* Work order
Look through the entries. Copy each line that has the word "pink".

- Opening Delimiter -

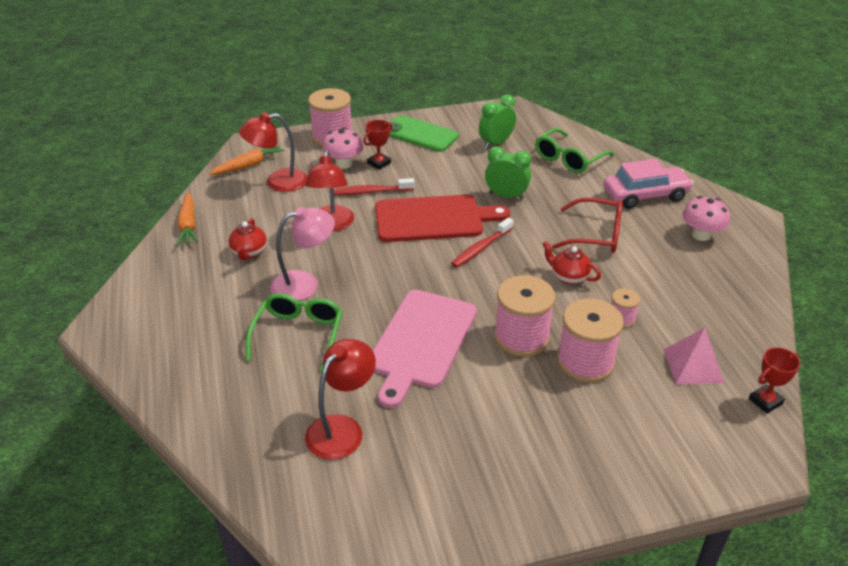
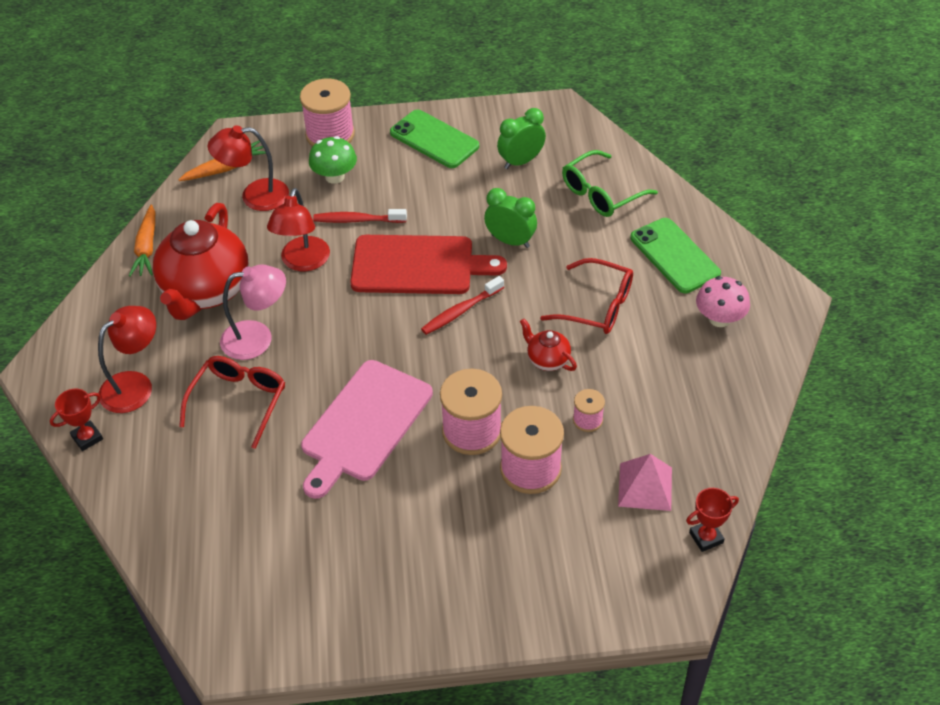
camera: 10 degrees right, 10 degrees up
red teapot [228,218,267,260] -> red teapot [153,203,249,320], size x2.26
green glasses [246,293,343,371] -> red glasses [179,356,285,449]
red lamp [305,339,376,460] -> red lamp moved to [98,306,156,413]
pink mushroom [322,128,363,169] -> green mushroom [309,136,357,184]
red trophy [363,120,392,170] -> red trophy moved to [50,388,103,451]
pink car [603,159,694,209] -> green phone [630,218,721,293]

- Closing Delimiter -

* Solution for this task
pink mushroom [322,128,363,169] -> green mushroom [309,136,357,184]
pink car [603,159,694,209] -> green phone [630,218,721,293]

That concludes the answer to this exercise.